====== DATASET RECORDS

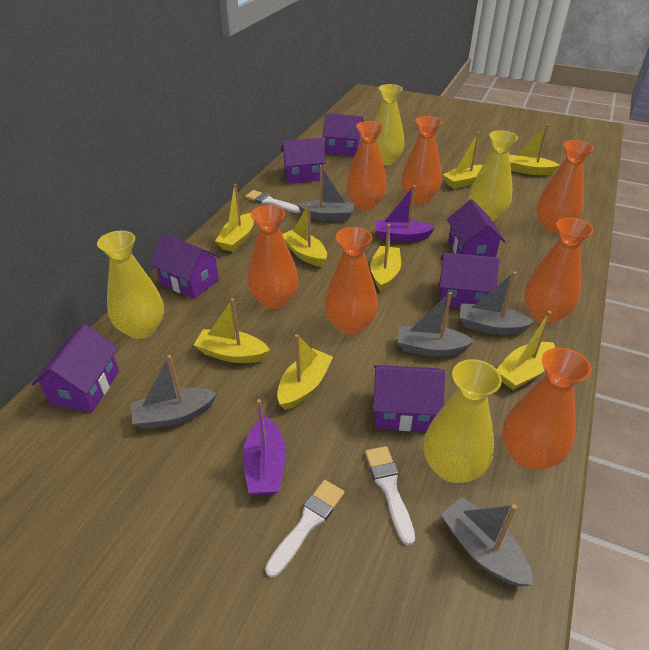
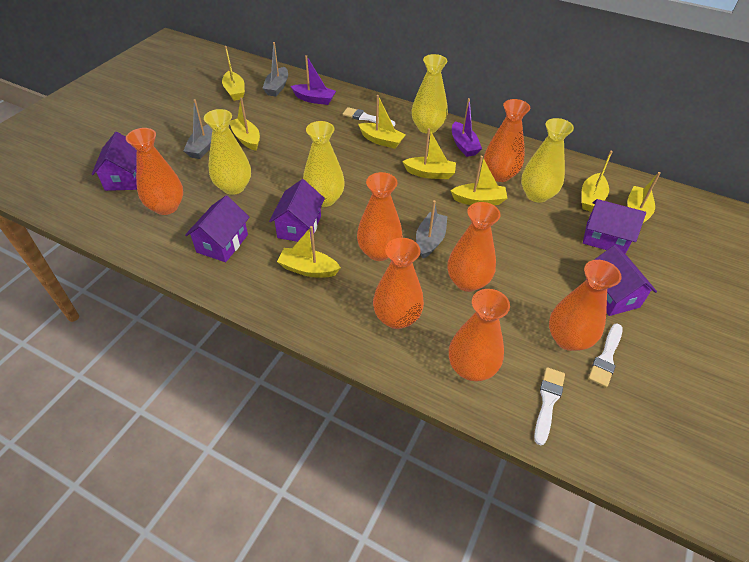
grey boat: 5 -> 3
purple house: 7 -> 5

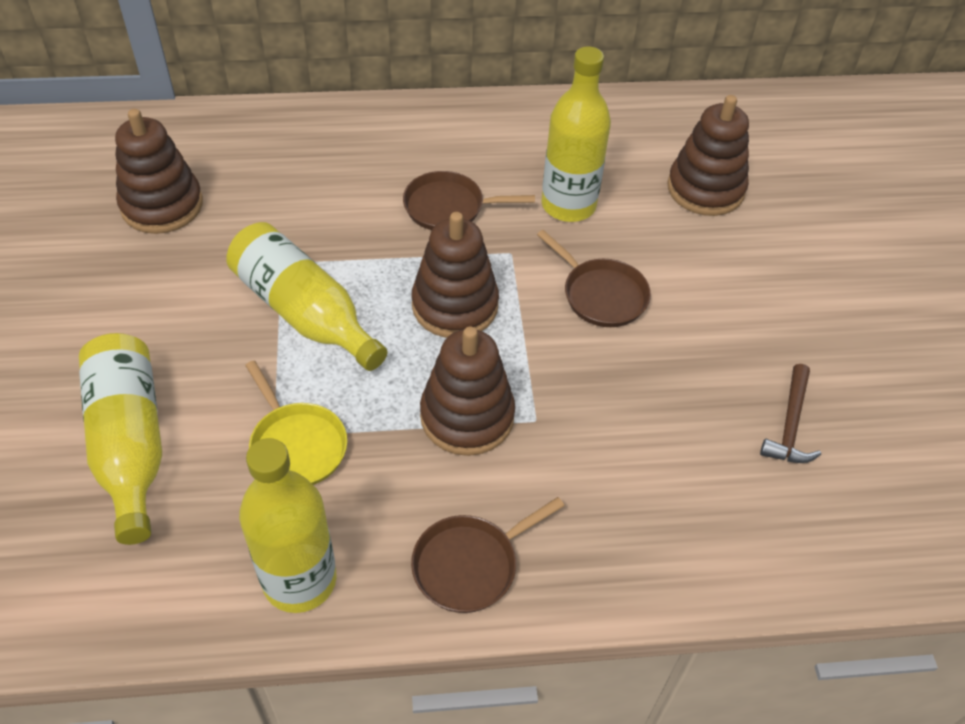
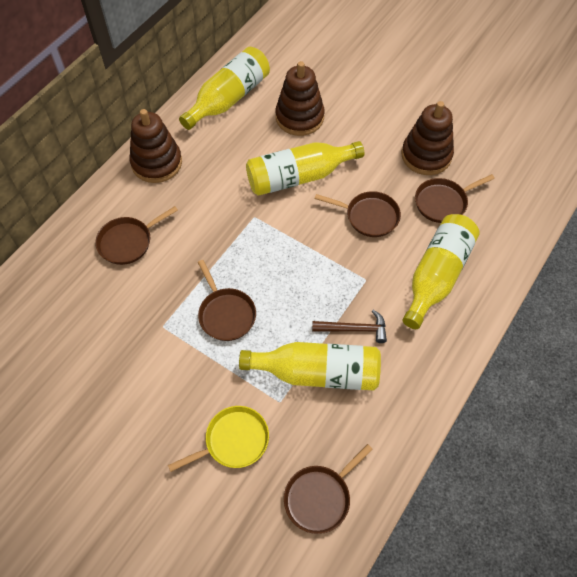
brown pan: 3 -> 5
brown stacking toy: 4 -> 3

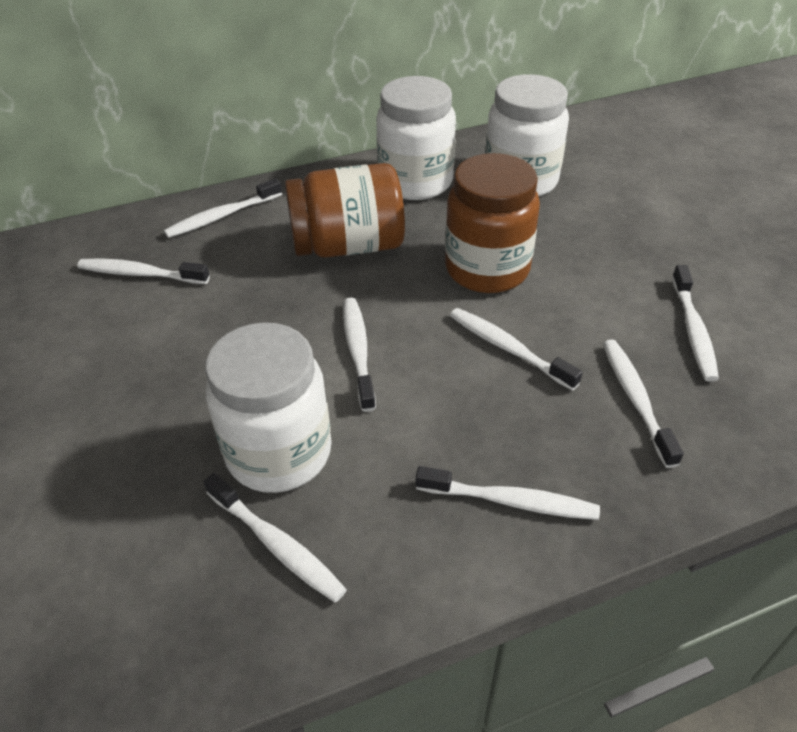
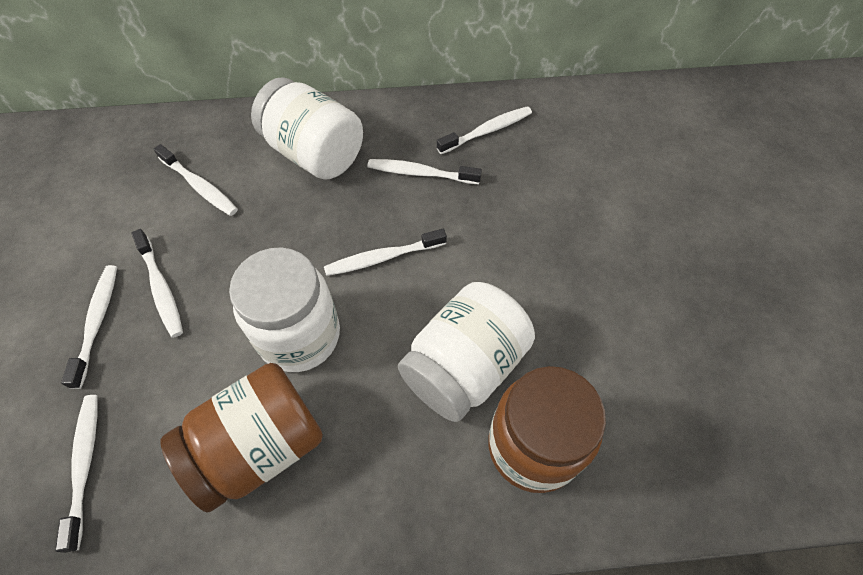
white toothbrush: 8 -> 7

============

PROBLEM TO WORK ON => Please return the lines from the line with "purple house: 7 -> 5" through the last line of the data, both included, exactly, and without pictures.

TASK ANSWER =>
purple house: 7 -> 5

brown pan: 3 -> 5
brown stacking toy: 4 -> 3

white toothbrush: 8 -> 7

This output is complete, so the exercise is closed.